## What to work on
Scan the entries below for the word "duck". Copy out every line in which it occurs.

## Dataset excerpts
---+---

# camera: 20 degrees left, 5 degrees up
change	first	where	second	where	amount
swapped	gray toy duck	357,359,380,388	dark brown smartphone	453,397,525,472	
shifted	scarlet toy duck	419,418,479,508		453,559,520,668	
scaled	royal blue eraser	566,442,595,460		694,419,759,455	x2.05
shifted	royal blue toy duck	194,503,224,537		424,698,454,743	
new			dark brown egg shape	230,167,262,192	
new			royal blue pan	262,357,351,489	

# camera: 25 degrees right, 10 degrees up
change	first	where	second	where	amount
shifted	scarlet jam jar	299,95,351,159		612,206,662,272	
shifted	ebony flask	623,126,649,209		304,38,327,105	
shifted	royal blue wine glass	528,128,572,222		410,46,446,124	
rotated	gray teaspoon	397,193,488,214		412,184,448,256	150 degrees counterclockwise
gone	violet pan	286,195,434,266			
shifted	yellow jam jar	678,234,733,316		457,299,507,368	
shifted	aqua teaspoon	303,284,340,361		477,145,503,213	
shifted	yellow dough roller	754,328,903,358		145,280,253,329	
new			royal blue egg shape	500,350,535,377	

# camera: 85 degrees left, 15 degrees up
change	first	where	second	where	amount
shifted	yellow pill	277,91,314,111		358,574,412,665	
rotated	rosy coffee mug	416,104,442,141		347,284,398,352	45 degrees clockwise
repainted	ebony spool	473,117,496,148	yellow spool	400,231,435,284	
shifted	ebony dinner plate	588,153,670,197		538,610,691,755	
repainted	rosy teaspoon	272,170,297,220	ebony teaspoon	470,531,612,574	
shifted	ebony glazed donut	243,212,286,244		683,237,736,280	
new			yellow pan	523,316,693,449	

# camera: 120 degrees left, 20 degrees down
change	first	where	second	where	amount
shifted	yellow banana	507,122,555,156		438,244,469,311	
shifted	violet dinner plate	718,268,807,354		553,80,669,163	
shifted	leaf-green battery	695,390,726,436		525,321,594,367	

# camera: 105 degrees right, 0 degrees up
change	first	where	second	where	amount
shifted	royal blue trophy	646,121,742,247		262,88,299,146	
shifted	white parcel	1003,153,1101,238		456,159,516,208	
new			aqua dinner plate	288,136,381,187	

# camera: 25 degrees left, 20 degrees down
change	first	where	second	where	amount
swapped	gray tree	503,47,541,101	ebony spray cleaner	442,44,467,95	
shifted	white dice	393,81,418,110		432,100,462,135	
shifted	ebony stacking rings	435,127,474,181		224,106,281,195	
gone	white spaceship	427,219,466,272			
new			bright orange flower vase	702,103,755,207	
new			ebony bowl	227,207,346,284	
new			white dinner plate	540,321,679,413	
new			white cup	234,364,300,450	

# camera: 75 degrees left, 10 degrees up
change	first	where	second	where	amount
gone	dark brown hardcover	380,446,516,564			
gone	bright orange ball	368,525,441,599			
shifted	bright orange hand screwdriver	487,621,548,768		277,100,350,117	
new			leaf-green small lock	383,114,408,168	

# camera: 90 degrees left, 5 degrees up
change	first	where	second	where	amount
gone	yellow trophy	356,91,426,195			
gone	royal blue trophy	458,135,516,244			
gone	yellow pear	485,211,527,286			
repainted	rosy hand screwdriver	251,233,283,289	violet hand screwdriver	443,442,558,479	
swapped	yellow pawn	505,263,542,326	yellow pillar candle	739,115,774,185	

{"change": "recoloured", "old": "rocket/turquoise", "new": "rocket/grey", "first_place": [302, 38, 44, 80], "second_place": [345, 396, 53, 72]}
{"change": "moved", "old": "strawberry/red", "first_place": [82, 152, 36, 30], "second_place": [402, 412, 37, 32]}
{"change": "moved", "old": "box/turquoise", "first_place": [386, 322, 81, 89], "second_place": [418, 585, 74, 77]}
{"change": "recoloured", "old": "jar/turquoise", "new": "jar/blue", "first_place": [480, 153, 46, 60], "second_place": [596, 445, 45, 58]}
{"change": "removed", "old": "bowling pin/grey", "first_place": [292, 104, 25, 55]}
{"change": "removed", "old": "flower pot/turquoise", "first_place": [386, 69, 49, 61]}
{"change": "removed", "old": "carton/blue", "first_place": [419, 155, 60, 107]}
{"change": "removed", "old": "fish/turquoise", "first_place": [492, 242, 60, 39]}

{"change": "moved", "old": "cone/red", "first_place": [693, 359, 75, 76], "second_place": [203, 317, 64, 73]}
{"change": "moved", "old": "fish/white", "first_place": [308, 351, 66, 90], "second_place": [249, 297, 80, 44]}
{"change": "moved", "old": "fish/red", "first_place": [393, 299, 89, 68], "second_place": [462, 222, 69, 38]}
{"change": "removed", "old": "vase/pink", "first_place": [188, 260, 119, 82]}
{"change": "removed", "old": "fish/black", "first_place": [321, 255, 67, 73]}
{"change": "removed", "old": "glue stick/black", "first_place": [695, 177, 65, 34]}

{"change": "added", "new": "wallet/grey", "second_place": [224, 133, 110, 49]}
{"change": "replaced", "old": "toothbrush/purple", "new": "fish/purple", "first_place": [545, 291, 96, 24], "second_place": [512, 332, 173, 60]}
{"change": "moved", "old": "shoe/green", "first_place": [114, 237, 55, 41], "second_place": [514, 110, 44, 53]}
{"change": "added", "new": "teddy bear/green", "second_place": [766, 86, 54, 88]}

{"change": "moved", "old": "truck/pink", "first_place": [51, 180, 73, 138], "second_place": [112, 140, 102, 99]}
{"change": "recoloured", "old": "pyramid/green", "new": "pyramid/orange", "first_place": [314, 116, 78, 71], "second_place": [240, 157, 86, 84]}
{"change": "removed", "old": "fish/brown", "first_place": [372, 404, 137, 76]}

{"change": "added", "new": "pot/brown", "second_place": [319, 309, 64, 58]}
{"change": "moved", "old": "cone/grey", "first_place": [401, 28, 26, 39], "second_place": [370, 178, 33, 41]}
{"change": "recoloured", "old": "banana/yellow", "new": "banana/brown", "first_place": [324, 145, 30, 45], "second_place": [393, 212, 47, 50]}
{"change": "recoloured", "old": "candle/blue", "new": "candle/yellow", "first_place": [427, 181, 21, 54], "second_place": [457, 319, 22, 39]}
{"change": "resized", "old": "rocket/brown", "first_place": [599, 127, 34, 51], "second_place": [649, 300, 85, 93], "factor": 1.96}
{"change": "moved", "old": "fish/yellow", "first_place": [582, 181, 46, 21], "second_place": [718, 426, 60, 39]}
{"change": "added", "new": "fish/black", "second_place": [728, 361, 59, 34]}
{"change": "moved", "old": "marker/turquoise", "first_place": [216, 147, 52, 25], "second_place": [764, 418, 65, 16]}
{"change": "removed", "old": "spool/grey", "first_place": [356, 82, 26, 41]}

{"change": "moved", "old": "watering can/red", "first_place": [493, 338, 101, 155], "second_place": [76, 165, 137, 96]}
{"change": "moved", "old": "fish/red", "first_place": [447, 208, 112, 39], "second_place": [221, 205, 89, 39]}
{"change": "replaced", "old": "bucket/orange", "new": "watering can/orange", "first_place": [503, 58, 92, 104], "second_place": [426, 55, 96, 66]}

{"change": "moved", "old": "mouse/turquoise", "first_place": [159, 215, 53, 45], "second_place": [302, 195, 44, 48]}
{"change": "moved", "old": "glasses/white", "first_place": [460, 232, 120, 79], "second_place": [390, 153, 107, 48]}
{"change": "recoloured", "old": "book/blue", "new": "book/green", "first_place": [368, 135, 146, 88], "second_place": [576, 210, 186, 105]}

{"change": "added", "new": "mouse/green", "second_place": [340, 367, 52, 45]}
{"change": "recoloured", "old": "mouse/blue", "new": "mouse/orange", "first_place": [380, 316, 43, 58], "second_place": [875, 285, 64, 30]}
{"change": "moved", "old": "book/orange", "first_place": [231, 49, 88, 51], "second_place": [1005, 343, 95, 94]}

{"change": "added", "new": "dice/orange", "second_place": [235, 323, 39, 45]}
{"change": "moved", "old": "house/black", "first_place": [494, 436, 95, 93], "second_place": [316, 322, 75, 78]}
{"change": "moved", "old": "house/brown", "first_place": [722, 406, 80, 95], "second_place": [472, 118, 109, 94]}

---+---

## Result below
swapped	gray toy duck	357,359,380,388	dark brown smartphone	453,397,525,472	
shifted	scarlet toy duck	419,418,479,508		453,559,520,668	
shifted	royal blue toy duck	194,503,224,537		424,698,454,743	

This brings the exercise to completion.